## SHORT TASK
Copy out the items below, switching every "centreline" to "centerline" and leaving all other text unchanged.

## TASK INPUTS
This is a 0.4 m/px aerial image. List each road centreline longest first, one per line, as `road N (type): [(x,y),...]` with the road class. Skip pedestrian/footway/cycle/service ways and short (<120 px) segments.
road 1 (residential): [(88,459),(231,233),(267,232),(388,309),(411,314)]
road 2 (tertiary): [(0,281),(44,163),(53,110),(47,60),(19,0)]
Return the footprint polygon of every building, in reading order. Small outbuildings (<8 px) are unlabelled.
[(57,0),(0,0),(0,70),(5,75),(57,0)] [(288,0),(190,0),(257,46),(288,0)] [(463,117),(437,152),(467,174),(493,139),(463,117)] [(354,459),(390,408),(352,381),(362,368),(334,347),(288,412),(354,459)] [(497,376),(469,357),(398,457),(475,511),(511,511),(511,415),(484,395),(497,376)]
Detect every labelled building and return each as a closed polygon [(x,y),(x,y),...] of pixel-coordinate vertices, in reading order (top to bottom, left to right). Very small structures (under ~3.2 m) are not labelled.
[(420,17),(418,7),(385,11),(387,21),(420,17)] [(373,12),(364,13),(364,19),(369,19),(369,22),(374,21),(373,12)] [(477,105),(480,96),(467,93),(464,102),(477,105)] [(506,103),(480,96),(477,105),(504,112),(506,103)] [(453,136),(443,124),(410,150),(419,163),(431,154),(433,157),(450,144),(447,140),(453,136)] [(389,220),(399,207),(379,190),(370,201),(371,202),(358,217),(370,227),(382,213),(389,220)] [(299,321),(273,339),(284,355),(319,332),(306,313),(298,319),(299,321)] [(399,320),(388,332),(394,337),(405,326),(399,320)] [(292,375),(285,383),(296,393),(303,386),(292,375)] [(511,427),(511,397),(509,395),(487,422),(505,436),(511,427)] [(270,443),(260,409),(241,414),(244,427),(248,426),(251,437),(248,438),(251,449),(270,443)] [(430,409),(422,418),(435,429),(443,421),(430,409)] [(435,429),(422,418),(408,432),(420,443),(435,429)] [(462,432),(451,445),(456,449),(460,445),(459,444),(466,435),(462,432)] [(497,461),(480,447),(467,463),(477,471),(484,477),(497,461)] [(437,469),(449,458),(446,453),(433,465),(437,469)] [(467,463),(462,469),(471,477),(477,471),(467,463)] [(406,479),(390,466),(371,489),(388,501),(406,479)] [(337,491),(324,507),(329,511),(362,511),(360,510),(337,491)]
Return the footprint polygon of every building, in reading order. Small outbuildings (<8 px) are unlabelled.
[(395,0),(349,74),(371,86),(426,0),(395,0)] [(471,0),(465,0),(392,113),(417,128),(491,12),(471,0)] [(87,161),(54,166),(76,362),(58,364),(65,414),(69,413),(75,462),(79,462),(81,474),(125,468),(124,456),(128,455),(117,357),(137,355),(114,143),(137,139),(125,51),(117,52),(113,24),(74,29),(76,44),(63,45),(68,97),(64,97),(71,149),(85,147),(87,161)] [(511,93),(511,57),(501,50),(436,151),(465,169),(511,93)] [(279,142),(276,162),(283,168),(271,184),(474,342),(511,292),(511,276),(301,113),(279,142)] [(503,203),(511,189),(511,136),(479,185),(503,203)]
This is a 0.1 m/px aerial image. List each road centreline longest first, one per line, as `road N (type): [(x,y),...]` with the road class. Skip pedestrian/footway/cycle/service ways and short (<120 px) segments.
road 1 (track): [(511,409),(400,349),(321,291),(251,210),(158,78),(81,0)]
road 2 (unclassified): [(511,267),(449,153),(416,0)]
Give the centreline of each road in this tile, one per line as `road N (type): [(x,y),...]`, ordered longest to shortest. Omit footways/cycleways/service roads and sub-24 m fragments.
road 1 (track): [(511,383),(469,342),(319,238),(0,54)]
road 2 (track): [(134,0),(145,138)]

## THE SOLUTION
This is a 0.4 m/px aerial image. List each road centerline longest first, one per line, as `road N (type): [(x,y),...]` with the road class. Skip pedestrian/footway/cycle/service ways and short (<120 px) segments.
road 1 (residential): [(88,459),(231,233),(267,232),(388,309),(411,314)]
road 2 (tertiary): [(0,281),(44,163),(53,110),(47,60),(19,0)]
Return the footprint polygon of every building, in reading order. Small outbuildings (<8 px) are unlabelled.
[(57,0),(0,0),(0,70),(5,75),(57,0)] [(288,0),(190,0),(257,46),(288,0)] [(463,117),(437,152),(467,174),(493,139),(463,117)] [(354,459),(390,408),(352,381),(362,368),(334,347),(288,412),(354,459)] [(497,376),(469,357),(398,457),(475,511),(511,511),(511,415),(484,395),(497,376)]
Detect every labelled building and return each as a closed polygon [(x,y),(x,y),...] of pixel-coordinate vertices, in reading order (top to bottom, left to right). Very small structures (under ~3.2 m) are not labelled.
[(420,17),(418,7),(385,11),(387,21),(420,17)] [(373,12),(364,13),(364,19),(369,19),(369,22),(374,21),(373,12)] [(477,105),(480,96),(467,93),(464,102),(477,105)] [(506,103),(480,96),(477,105),(504,112),(506,103)] [(453,136),(443,124),(410,150),(419,163),(431,154),(433,157),(450,144),(447,140),(453,136)] [(389,220),(399,207),(379,190),(370,201),(371,202),(358,217),(370,227),(382,213),(389,220)] [(299,321),(273,339),(284,355),(319,332),(306,313),(298,319),(299,321)] [(399,320),(388,332),(394,337),(405,326),(399,320)] [(292,375),(285,383),(296,393),(303,386),(292,375)] [(511,427),(511,397),(509,395),(487,422),(505,436),(511,427)] [(270,443),(260,409),(241,414),(244,427),(248,426),(251,437),(248,438),(251,449),(270,443)] [(430,409),(422,418),(435,429),(443,421),(430,409)] [(435,429),(422,418),(408,432),(420,443),(435,429)] [(462,432),(451,445),(456,449),(460,445),(459,444),(466,435),(462,432)] [(497,461),(480,447),(467,463),(477,471),(484,477),(497,461)] [(437,469),(449,458),(446,453),(433,465),(437,469)] [(467,463),(462,469),(471,477),(477,471),(467,463)] [(406,479),(390,466),(371,489),(388,501),(406,479)] [(337,491),(324,507),(329,511),(362,511),(360,510),(337,491)]
Return the footprint polygon of every building, in reading order. Small outbuildings (<8 px) are unlabelled.
[(395,0),(349,74),(371,86),(426,0),(395,0)] [(471,0),(465,0),(392,113),(417,128),(491,12),(471,0)] [(87,161),(54,166),(76,362),(58,364),(65,414),(69,413),(75,462),(79,462),(81,474),(125,468),(124,456),(128,455),(117,357),(137,355),(114,143),(137,139),(125,51),(117,52),(113,24),(74,29),(76,44),(63,45),(68,97),(64,97),(71,149),(85,147),(87,161)] [(511,93),(511,57),(501,50),(436,151),(465,169),(511,93)] [(279,142),(276,162),(283,168),(271,184),(474,342),(511,292),(511,276),(301,113),(279,142)] [(503,203),(511,189),(511,136),(479,185),(503,203)]
This is a 0.1 m/px aerial image. List each road centerline longest first, one per line, as `road N (type): [(x,y),...]` with the road class. Skip pedestrian/footway/cycle/service ways and short (<120 px) segments.
road 1 (track): [(511,409),(400,349),(321,291),(251,210),(158,78),(81,0)]
road 2 (unclassified): [(511,267),(449,153),(416,0)]
Give the centerline of each road in this tile, one per line as `road N (type): [(x,y),...]`, ordered longest to shortest. Omit footways/cycleways/service roads and sub-24 m fragments.
road 1 (track): [(511,383),(469,342),(319,238),(0,54)]
road 2 (track): [(134,0),(145,138)]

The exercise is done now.